(Source records)

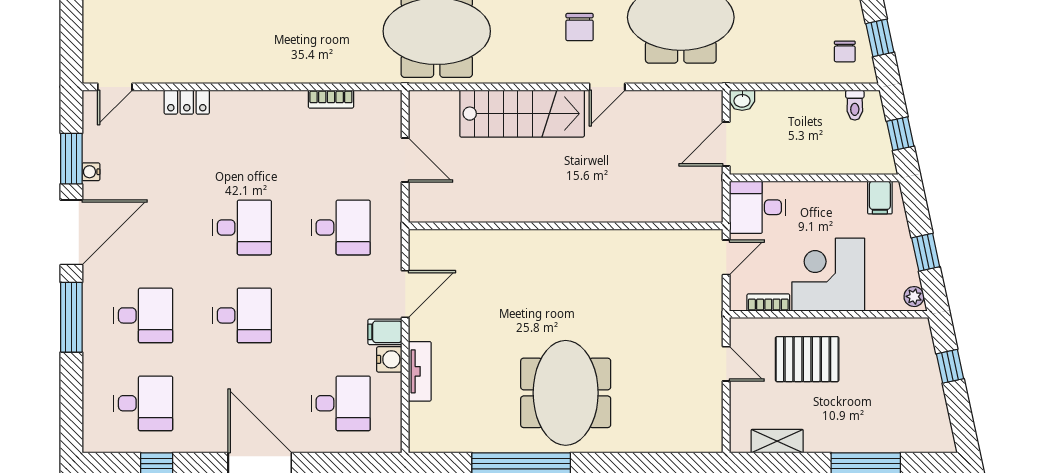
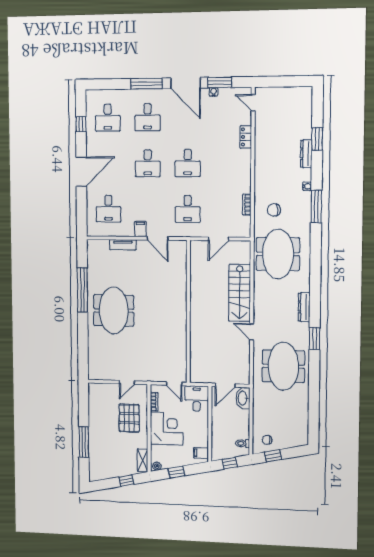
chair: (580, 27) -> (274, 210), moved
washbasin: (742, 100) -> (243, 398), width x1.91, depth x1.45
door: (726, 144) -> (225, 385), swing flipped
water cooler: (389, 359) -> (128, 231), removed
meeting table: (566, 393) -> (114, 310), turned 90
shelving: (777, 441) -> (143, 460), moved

(End Source records)
(Source records)

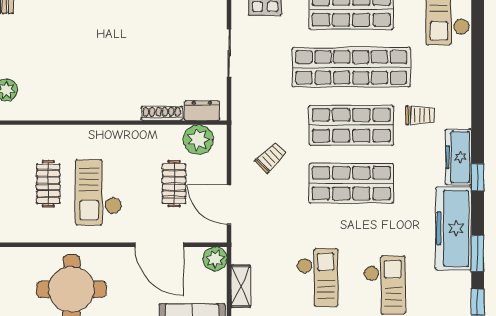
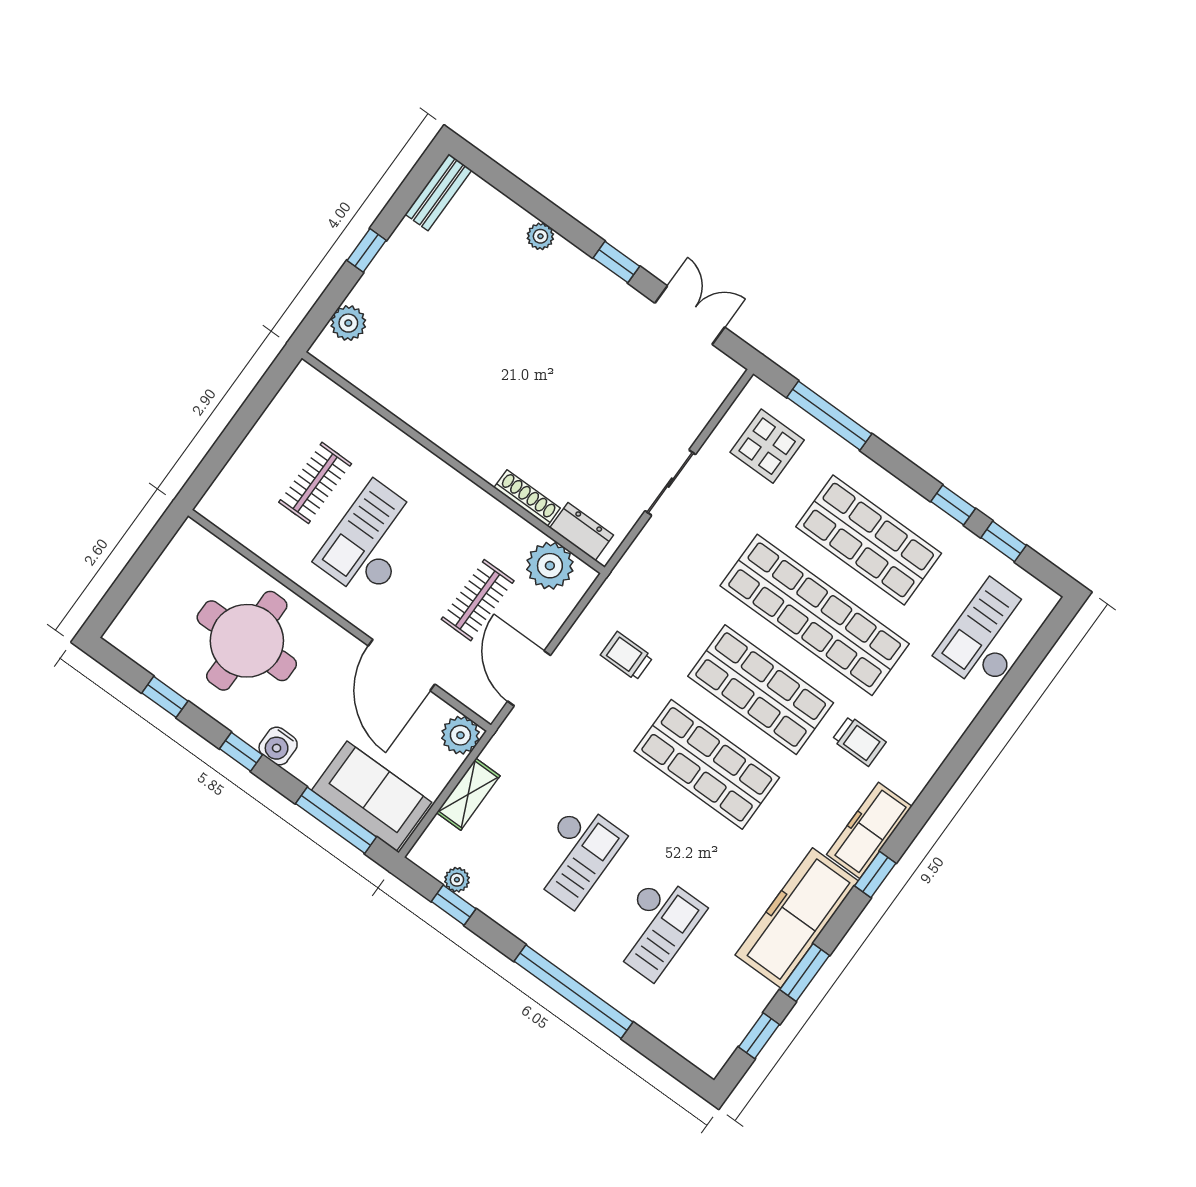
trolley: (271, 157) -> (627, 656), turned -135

(End Source records)

▶ Task objective:
Give only the lines from the one holding "water cooler: (389, 359)" through the one holding "shelving: (777, 441) -> (143, 460), moved", each restated exactly as it appears above.

▶ Task result:
water cooler: (389, 359) -> (128, 231), removed
meeting table: (566, 393) -> (114, 310), turned 90
shelving: (777, 441) -> (143, 460), moved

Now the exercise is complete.